** START **
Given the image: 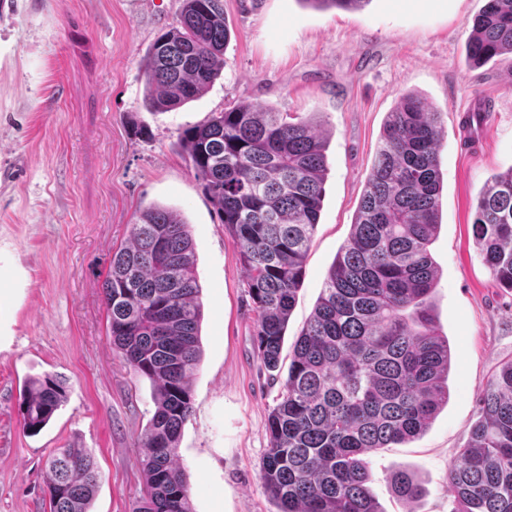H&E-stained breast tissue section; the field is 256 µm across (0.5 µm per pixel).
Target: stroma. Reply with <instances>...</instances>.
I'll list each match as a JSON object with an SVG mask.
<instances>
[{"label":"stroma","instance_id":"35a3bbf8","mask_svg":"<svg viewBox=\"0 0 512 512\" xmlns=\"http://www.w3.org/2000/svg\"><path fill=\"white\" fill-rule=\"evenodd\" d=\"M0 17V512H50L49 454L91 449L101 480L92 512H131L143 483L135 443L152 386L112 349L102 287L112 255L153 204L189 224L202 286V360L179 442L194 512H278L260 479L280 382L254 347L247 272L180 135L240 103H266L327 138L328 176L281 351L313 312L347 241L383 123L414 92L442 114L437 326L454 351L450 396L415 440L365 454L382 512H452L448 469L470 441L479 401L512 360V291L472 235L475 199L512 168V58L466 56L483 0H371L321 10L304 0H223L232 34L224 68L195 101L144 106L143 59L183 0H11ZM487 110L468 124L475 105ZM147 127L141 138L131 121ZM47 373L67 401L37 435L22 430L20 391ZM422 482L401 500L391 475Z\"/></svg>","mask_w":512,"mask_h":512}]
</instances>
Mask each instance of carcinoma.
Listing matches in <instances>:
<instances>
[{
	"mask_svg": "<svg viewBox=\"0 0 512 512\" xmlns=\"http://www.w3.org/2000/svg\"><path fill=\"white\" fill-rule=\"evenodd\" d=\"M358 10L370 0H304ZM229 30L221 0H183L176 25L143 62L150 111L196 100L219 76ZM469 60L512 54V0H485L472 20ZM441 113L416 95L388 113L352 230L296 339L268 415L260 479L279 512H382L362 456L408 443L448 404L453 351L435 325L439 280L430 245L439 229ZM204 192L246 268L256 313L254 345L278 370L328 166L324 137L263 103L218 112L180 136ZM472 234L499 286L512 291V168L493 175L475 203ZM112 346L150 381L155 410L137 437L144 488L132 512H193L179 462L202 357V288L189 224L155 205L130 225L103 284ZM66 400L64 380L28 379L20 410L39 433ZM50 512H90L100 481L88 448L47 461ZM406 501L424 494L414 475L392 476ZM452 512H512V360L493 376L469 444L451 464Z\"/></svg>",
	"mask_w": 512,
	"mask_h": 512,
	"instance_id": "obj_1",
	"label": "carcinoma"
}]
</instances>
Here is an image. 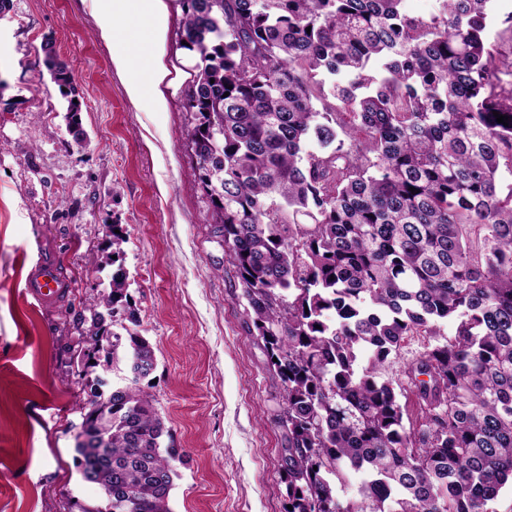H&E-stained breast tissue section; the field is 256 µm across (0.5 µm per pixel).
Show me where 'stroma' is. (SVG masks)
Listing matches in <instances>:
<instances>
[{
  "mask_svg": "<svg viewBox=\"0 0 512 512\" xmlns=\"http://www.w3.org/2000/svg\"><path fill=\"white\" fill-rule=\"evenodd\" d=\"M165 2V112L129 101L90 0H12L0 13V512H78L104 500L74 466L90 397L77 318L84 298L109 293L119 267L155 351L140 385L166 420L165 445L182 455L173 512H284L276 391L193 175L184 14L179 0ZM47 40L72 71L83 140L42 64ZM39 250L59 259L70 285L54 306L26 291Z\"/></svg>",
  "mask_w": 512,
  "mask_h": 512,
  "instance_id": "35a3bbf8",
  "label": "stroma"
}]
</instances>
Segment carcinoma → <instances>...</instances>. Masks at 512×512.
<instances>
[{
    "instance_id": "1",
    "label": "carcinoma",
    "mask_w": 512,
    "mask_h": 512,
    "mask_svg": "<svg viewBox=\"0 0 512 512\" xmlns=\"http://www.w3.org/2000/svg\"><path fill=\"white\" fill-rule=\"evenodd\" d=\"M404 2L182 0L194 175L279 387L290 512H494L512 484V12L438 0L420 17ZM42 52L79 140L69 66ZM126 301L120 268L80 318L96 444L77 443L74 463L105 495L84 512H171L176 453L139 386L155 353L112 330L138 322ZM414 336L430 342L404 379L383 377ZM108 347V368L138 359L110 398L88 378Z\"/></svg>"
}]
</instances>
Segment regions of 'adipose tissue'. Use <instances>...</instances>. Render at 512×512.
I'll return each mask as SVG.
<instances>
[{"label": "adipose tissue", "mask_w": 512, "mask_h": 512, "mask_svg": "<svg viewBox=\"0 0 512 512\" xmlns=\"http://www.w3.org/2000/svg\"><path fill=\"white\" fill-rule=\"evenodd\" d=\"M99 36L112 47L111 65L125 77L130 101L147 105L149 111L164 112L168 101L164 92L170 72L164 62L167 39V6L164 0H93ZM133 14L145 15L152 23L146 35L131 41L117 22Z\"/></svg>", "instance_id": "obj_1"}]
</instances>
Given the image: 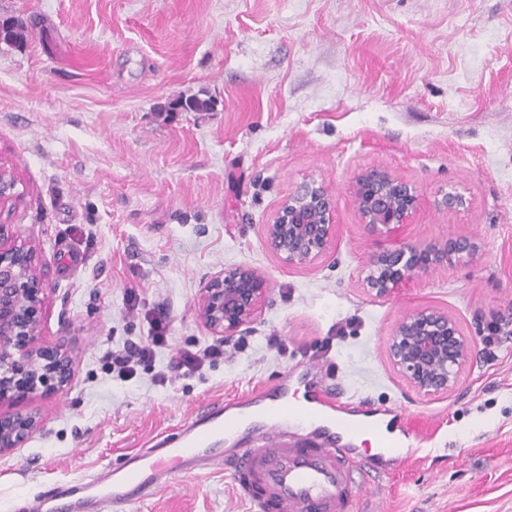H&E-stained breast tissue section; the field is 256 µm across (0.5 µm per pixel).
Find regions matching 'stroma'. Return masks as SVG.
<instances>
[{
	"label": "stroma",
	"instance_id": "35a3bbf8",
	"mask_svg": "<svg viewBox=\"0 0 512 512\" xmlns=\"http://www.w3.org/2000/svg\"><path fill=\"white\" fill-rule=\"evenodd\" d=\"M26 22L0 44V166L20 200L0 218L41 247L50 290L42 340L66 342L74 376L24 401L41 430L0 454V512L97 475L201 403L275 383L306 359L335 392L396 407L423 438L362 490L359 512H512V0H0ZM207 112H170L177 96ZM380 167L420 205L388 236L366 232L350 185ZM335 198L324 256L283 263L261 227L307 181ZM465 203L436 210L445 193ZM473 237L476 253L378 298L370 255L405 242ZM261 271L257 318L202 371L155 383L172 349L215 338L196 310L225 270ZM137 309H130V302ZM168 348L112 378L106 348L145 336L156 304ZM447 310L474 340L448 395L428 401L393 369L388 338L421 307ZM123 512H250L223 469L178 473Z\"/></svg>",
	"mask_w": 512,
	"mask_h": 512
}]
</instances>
** END **
Repeat exactly, and only, the lines of the records above, starting with the line that contains "Find regions matching" and ending with the final line, both included.

Reply to the task:
Find regions matching 'stroma'. Return masks as SVG.
<instances>
[{
	"label": "stroma",
	"instance_id": "35a3bbf8",
	"mask_svg": "<svg viewBox=\"0 0 512 512\" xmlns=\"http://www.w3.org/2000/svg\"><path fill=\"white\" fill-rule=\"evenodd\" d=\"M26 22L0 44V166L20 200L0 218L41 247L50 290L42 340L66 342L74 376L24 401L41 430L0 454V512L97 475L201 403L275 383L306 359L335 392L396 407L423 438L362 490L359 512H512V0H0ZM207 112H170L177 96ZM380 167L420 205L388 236L366 232L350 185ZM335 198L324 256L283 263L261 227L307 181ZM465 203L436 210L445 193ZM473 237L476 253L378 298L370 255L405 242ZM261 271L257 318L202 371L155 383L172 349L215 338L196 310L225 270ZM137 309H130V302ZM168 348L112 378L106 348L145 336L156 304ZM447 310L474 340L448 395L428 401L393 369L388 338L421 307ZM123 512H250L223 469L178 473Z\"/></svg>",
	"mask_w": 512,
	"mask_h": 512
}]
</instances>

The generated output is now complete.